##### DATA

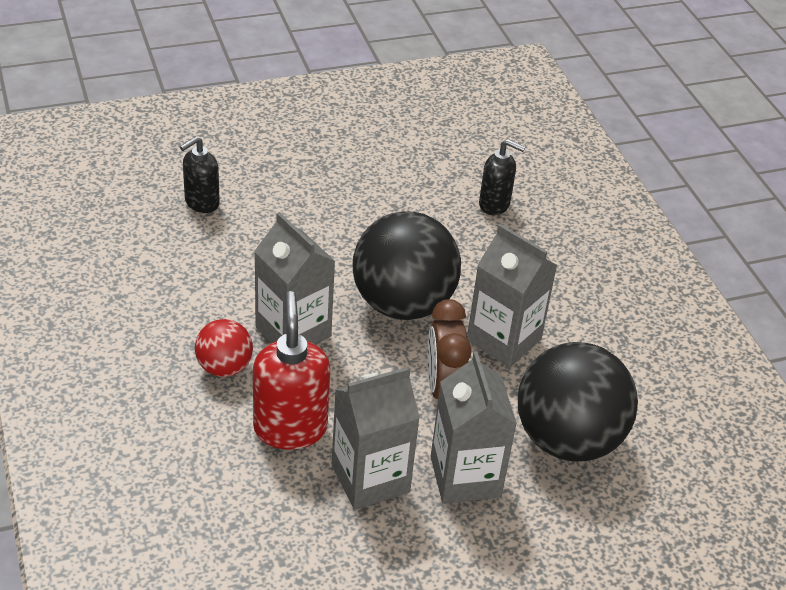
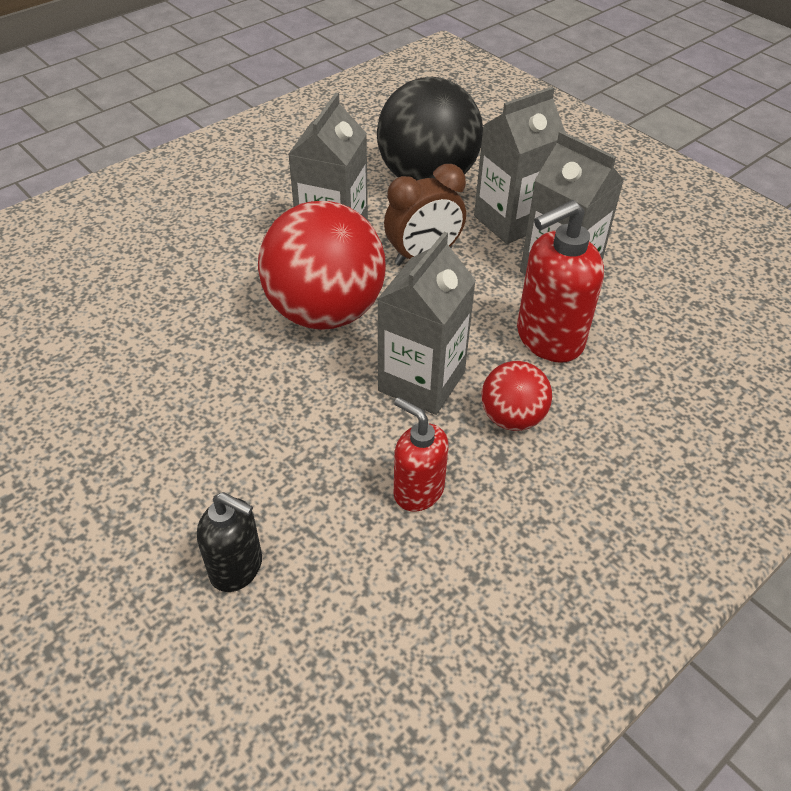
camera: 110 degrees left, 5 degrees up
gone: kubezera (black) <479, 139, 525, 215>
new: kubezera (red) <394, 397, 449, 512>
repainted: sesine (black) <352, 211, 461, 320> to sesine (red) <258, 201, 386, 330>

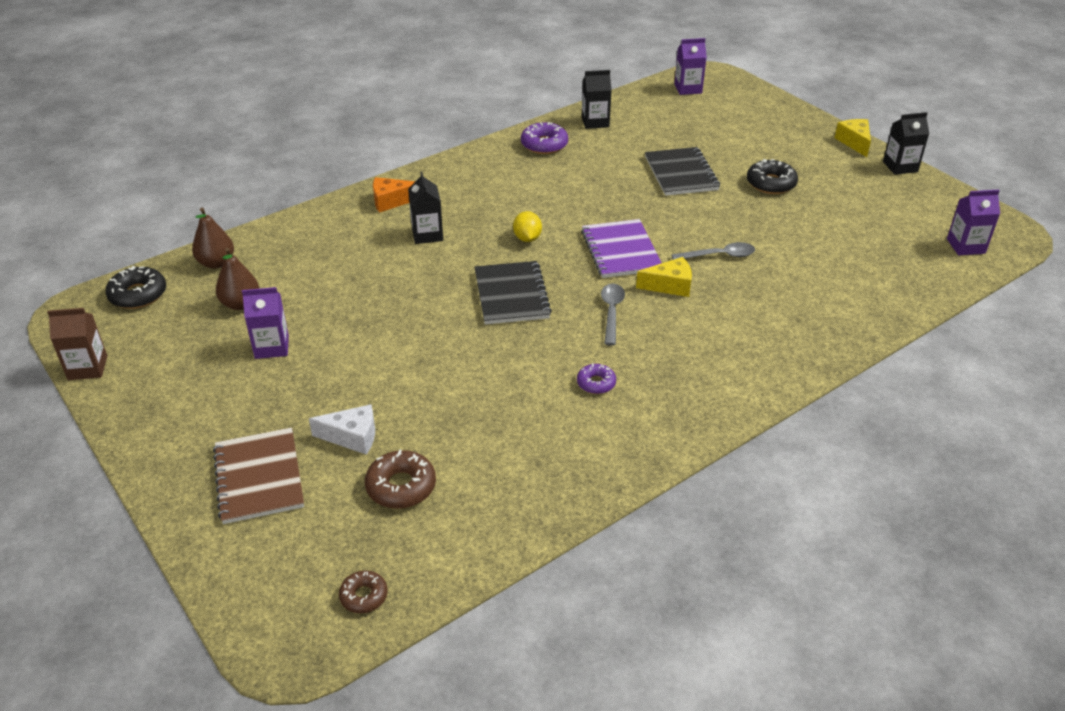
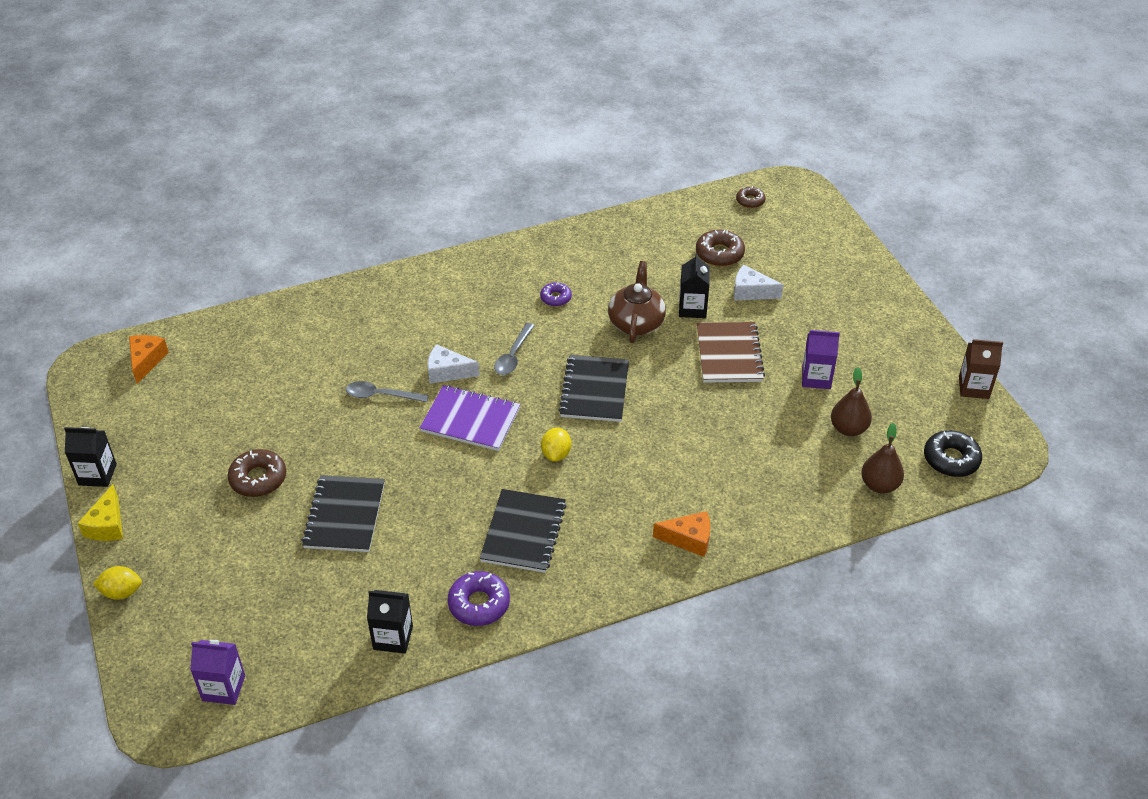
camera: 165 degrees left, 5 degrees up
new:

##########

[EXERCISE AIM]
Show all lines from the records above where the word "kubezera" occurs.

[RESULT FOR THIS TASK]
gone: kubezera (black) <479, 139, 525, 215>
new: kubezera (red) <394, 397, 449, 512>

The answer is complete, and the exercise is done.